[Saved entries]
"""

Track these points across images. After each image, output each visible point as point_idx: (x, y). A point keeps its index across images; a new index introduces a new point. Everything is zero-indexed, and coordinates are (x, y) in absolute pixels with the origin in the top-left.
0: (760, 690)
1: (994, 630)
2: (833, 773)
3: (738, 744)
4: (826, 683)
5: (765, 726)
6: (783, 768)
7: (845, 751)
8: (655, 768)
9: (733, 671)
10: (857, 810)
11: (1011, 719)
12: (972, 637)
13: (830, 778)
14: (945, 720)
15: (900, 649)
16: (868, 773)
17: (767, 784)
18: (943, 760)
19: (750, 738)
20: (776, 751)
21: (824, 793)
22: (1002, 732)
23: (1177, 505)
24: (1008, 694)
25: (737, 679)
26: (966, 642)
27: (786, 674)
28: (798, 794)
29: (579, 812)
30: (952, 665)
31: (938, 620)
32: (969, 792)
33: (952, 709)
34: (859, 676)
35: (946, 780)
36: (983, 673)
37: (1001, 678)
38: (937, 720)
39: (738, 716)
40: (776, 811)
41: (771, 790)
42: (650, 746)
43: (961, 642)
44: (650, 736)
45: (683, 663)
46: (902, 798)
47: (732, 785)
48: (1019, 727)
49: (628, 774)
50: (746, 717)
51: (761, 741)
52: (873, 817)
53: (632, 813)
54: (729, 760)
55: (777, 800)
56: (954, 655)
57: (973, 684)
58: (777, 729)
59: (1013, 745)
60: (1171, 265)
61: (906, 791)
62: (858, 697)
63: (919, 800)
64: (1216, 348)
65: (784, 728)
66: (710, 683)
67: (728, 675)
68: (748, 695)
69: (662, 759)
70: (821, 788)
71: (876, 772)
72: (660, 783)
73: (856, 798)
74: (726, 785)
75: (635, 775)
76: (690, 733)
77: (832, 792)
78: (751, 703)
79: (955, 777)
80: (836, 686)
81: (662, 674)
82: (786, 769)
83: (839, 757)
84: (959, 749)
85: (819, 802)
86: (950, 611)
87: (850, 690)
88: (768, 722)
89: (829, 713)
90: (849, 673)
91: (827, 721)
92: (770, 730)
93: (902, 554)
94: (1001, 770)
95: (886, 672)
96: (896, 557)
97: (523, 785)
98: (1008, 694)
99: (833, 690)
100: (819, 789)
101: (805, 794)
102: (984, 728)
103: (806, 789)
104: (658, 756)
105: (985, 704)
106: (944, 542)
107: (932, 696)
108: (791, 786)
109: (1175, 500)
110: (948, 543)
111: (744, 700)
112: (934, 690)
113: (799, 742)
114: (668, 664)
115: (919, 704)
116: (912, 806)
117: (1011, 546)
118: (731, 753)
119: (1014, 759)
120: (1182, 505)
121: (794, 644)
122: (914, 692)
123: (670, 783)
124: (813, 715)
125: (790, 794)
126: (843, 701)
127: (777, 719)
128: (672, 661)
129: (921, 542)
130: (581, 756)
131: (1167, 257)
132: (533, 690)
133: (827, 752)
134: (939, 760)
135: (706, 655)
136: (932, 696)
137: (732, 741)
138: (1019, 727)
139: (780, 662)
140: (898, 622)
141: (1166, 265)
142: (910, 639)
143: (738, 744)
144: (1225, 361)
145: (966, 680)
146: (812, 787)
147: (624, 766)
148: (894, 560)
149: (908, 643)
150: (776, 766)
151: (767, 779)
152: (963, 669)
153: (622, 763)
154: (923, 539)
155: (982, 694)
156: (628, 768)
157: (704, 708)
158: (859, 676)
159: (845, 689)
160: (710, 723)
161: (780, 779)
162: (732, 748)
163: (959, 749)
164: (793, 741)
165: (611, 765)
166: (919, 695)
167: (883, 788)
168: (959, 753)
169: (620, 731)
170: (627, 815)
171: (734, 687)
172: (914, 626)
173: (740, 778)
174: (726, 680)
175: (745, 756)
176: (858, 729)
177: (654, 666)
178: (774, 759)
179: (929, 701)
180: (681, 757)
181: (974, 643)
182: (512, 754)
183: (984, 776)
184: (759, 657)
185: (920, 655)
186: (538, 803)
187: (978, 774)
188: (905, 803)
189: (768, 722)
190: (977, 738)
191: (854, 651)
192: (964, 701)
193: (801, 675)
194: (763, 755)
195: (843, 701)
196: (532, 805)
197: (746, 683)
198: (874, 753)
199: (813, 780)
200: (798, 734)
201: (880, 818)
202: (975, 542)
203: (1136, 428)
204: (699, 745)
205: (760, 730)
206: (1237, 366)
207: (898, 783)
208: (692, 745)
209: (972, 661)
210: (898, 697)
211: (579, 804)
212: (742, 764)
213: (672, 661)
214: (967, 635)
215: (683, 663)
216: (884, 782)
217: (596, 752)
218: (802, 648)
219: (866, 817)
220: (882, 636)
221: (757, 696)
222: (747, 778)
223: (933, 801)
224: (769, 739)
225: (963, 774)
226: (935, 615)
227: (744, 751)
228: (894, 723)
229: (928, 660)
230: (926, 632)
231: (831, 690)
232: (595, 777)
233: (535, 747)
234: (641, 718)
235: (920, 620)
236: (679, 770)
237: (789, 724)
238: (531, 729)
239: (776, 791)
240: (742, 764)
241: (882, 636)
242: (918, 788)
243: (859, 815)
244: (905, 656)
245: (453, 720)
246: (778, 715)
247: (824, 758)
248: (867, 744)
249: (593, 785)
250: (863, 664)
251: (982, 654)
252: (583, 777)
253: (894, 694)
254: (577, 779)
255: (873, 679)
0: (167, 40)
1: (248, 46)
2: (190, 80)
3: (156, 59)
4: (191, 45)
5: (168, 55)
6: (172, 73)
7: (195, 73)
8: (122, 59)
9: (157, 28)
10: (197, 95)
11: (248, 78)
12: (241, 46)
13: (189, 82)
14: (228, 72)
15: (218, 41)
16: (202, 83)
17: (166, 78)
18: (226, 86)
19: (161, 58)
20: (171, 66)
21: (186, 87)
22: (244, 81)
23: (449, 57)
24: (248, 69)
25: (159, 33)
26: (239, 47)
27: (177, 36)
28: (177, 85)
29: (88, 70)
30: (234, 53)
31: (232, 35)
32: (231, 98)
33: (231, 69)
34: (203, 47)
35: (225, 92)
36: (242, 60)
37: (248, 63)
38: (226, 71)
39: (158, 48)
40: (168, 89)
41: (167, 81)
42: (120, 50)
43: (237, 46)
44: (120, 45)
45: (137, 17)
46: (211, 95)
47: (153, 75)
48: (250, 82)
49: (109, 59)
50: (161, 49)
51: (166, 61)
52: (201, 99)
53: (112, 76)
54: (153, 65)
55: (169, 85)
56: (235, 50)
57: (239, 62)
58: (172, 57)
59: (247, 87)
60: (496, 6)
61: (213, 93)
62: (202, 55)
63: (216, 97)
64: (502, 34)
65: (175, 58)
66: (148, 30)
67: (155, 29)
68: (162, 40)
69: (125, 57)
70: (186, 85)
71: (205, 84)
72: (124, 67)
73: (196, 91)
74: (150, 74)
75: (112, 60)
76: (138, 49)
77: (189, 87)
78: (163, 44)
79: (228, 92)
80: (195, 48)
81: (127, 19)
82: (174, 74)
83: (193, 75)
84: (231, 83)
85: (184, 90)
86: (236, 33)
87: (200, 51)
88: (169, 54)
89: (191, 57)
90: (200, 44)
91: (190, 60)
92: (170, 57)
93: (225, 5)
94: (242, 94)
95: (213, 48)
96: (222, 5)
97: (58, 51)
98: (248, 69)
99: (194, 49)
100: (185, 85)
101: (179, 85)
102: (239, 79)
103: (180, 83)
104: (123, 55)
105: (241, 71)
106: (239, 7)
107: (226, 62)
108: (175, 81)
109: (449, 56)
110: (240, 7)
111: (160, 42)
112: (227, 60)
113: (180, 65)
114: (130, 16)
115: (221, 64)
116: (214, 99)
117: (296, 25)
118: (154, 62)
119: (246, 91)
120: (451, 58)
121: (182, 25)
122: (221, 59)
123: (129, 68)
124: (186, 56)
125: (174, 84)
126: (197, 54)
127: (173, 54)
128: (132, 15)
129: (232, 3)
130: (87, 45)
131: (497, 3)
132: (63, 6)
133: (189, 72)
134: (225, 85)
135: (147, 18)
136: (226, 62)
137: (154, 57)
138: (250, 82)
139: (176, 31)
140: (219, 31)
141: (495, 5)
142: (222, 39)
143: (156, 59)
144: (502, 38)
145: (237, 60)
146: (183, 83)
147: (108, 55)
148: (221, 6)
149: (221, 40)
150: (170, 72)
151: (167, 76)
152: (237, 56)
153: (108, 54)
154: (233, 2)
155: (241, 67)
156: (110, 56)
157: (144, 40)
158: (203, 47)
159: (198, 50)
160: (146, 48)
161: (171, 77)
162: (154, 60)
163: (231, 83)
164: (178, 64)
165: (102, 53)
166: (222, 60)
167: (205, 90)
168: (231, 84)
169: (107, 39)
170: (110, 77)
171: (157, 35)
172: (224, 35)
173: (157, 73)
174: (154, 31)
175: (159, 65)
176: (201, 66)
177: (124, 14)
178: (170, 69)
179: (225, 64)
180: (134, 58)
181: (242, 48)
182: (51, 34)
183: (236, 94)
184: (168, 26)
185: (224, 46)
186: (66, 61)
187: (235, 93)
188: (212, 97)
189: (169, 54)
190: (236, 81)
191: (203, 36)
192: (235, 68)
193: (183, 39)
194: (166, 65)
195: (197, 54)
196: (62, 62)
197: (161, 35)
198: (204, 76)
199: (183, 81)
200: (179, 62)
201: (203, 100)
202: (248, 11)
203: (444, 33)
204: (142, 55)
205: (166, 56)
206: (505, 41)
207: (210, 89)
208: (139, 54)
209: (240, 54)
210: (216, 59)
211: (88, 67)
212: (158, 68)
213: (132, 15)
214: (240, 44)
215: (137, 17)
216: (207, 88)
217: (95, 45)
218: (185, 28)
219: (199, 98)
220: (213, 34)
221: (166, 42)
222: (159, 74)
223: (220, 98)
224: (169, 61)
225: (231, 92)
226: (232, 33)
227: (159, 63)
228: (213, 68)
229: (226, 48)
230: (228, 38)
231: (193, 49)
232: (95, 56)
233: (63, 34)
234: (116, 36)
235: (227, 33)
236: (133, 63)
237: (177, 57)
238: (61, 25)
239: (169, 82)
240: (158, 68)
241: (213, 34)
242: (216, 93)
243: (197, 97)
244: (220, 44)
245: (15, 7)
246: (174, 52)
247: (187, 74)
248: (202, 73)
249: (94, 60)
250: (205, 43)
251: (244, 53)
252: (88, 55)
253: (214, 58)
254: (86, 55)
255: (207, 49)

"""

— Task statement —
List each line of the entries above that contains the word "pixels", matching it with case taken into account.

— Answer for the task —
Track these points across images. After each image, output each visible point as point_idx: (x, y). A point keeps its index across images; a new index introduces a new point. Everything is zero-indexed, and coordinates are (x, y) in absolute pixels with the origin in the top-left.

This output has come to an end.